- [PROBLEM DESCRIPTION]: Could you write out the records below exactly as they appear, leaving out any pictures?

[Scene comparison data]
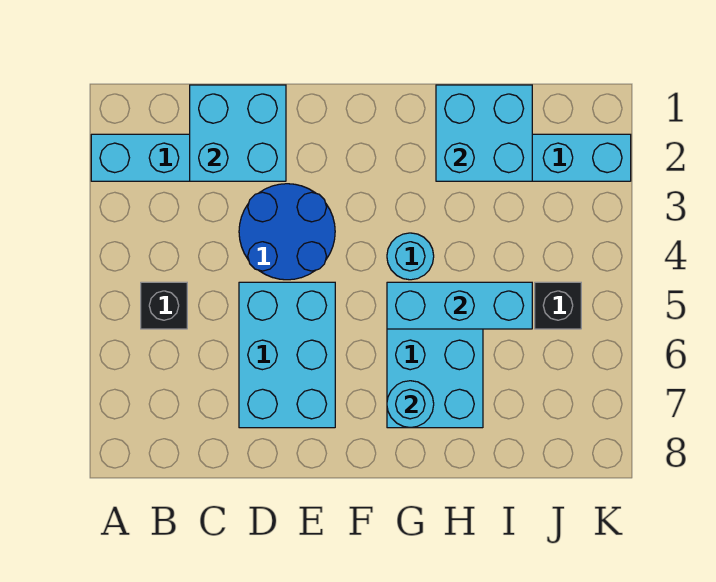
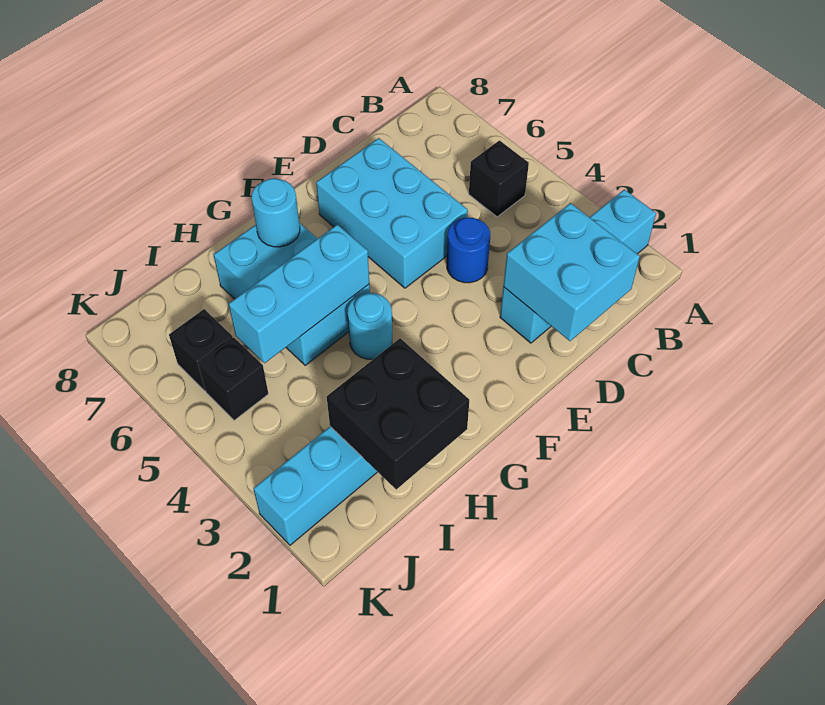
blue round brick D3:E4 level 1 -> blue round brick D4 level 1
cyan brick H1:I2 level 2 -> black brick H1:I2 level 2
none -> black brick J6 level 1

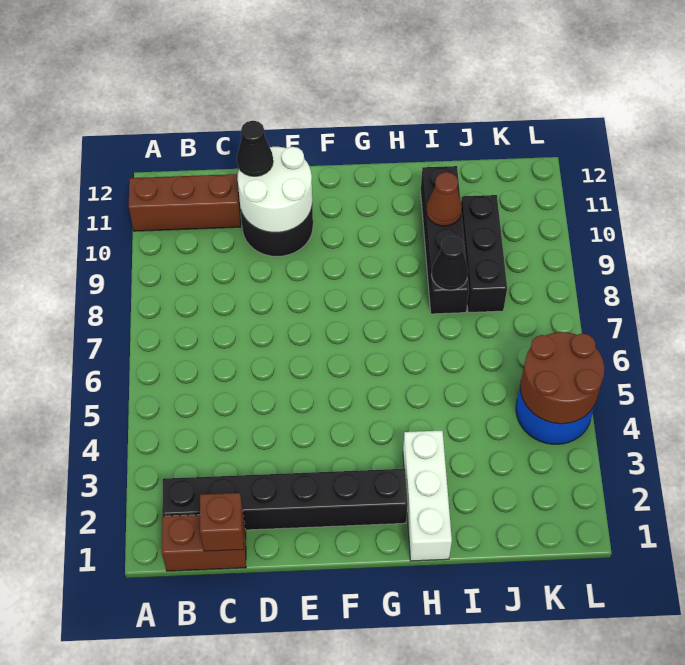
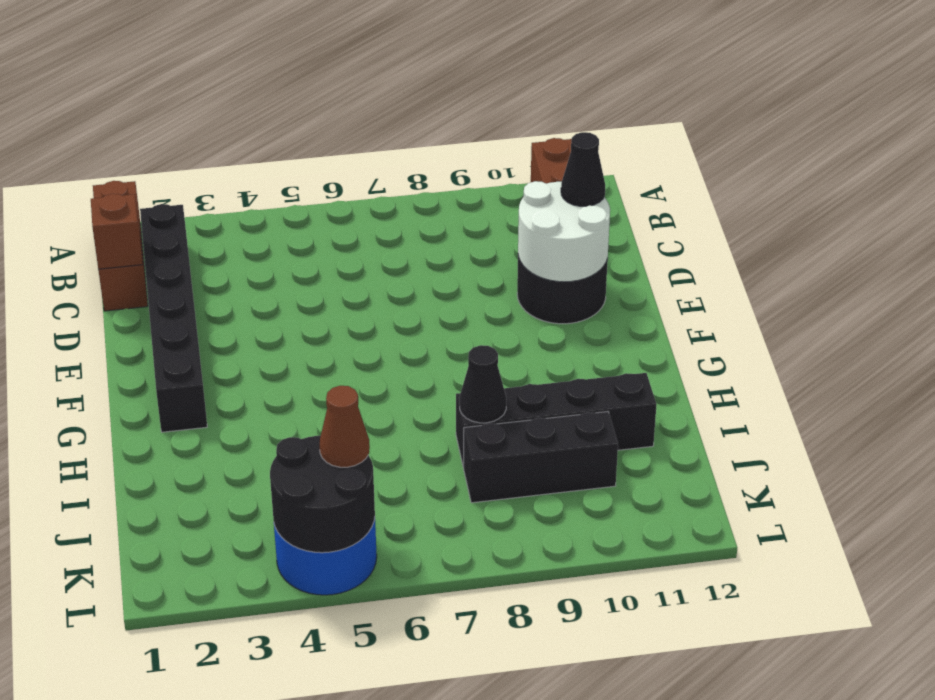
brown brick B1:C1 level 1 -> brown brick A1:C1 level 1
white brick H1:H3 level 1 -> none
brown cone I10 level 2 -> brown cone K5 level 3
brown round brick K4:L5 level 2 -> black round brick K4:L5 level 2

- [SOLVED EXERCISE]:
blue round brick D3:E4 level 1 -> blue round brick D4 level 1
cyan brick H1:I2 level 2 -> black brick H1:I2 level 2
none -> black brick J6 level 1

brown brick B1:C1 level 1 -> brown brick A1:C1 level 1
white brick H1:H3 level 1 -> none
brown cone I10 level 2 -> brown cone K5 level 3
brown round brick K4:L5 level 2 -> black round brick K4:L5 level 2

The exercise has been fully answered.